• TASK TO COMPLETE: Write down exactly the lines from the one below that has "[522,132,550,158] (first image)" to the end of the data, both ends included; the pictures should not appear in your copy.

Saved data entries

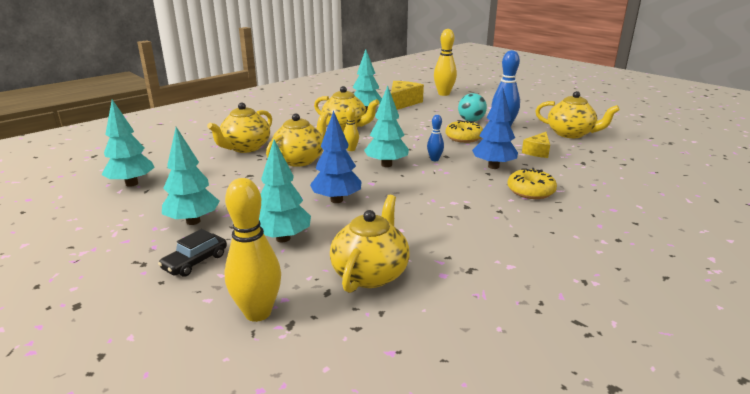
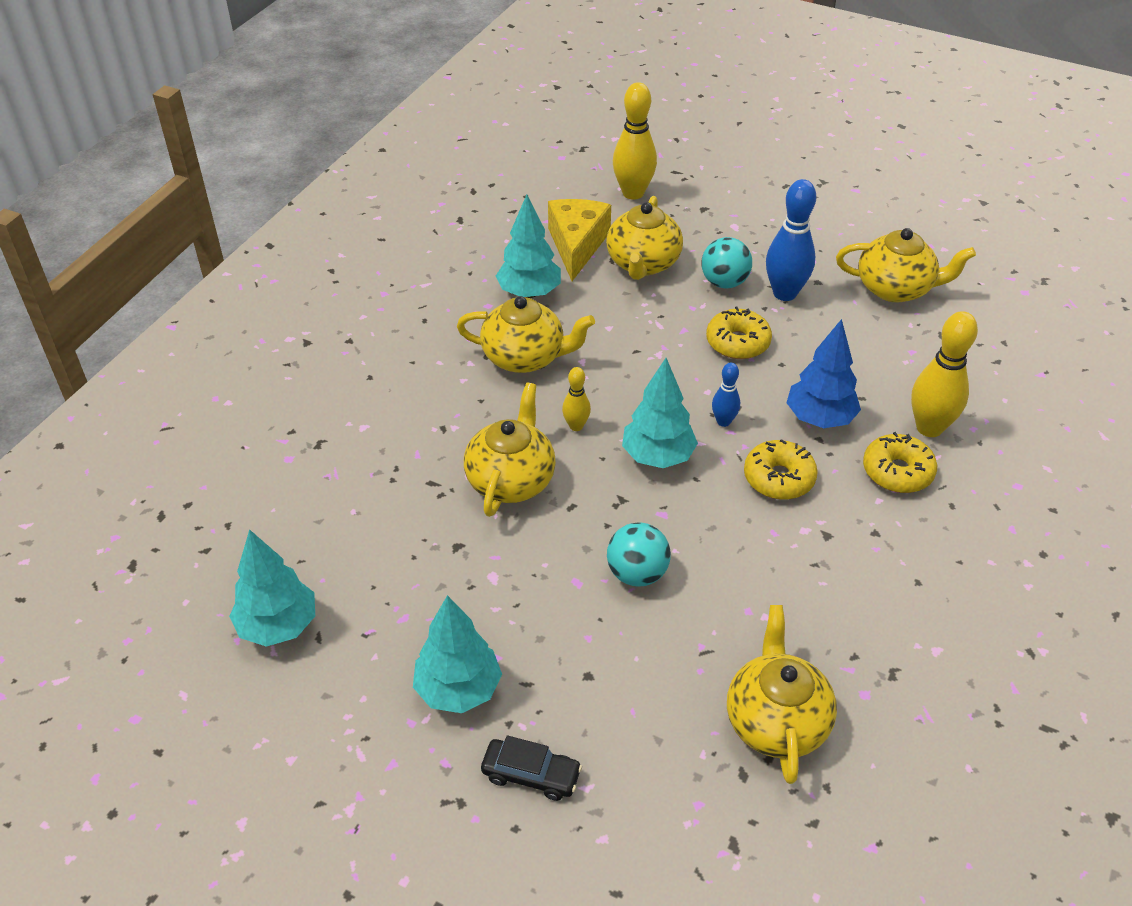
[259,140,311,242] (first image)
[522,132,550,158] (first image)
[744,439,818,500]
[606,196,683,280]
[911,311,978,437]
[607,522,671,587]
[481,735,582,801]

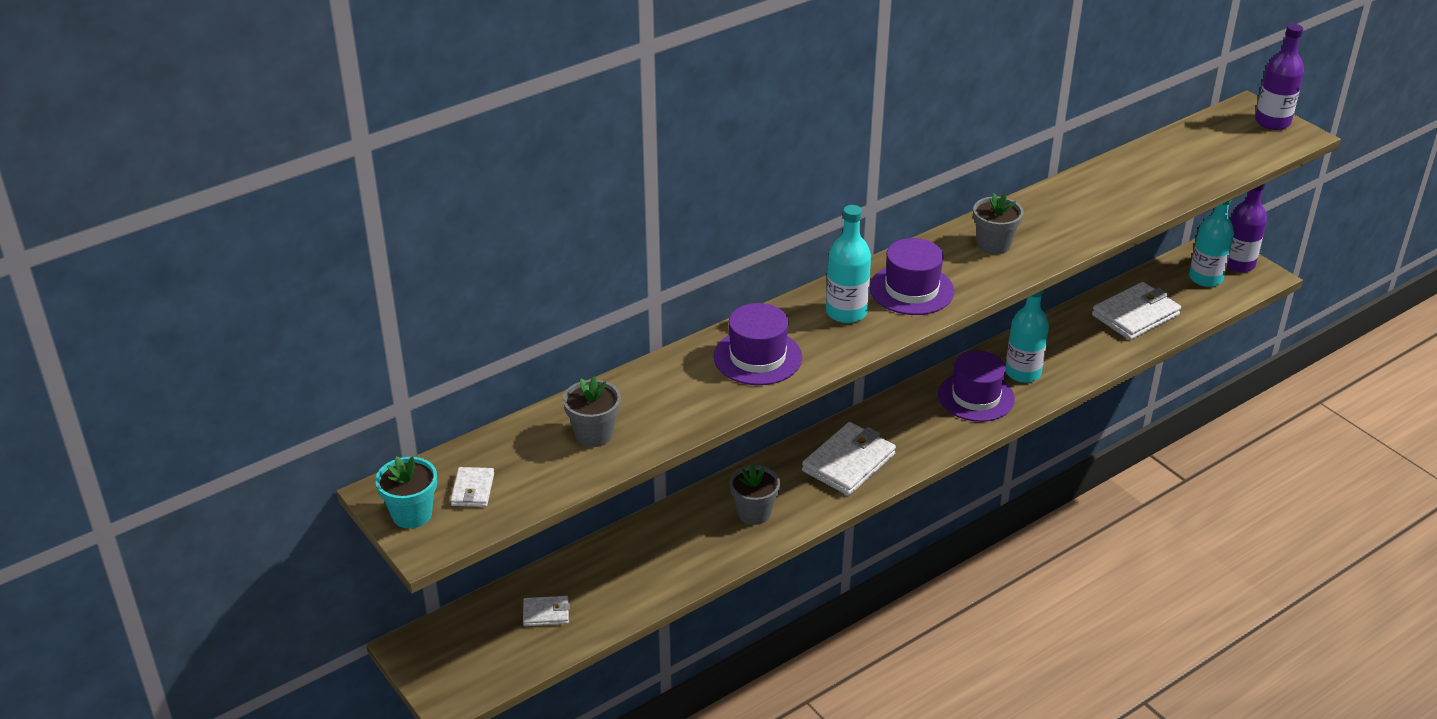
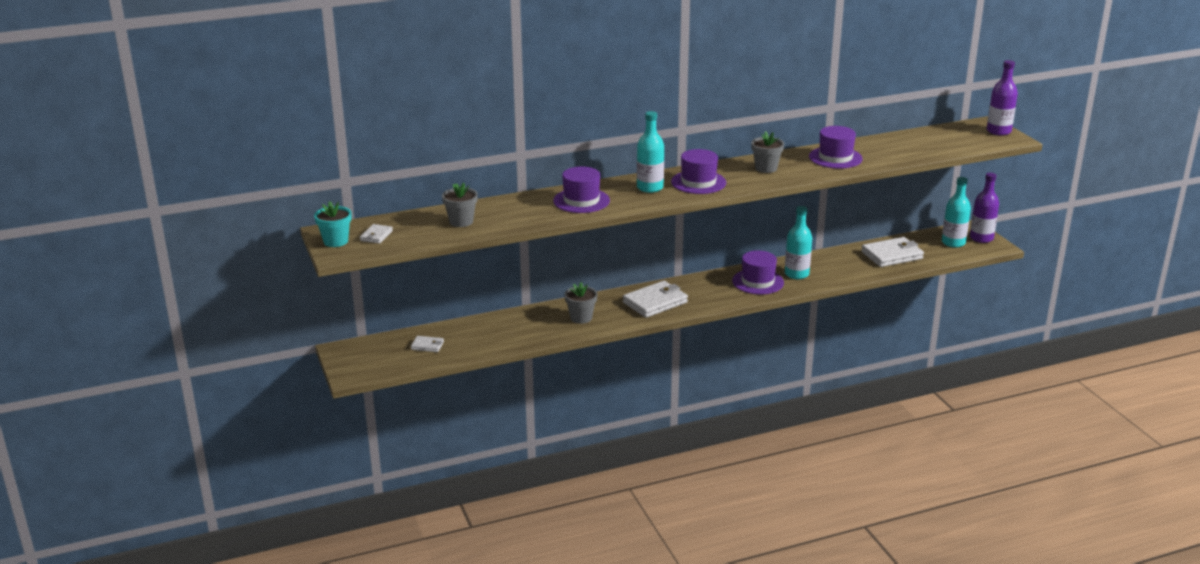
[809,126,863,169]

• ANSWER BELOW:
[522,132,550,158] (first image)
[744,439,818,500]
[606,196,683,280]
[911,311,978,437]
[607,522,671,587]
[481,735,582,801]

[809,126,863,169]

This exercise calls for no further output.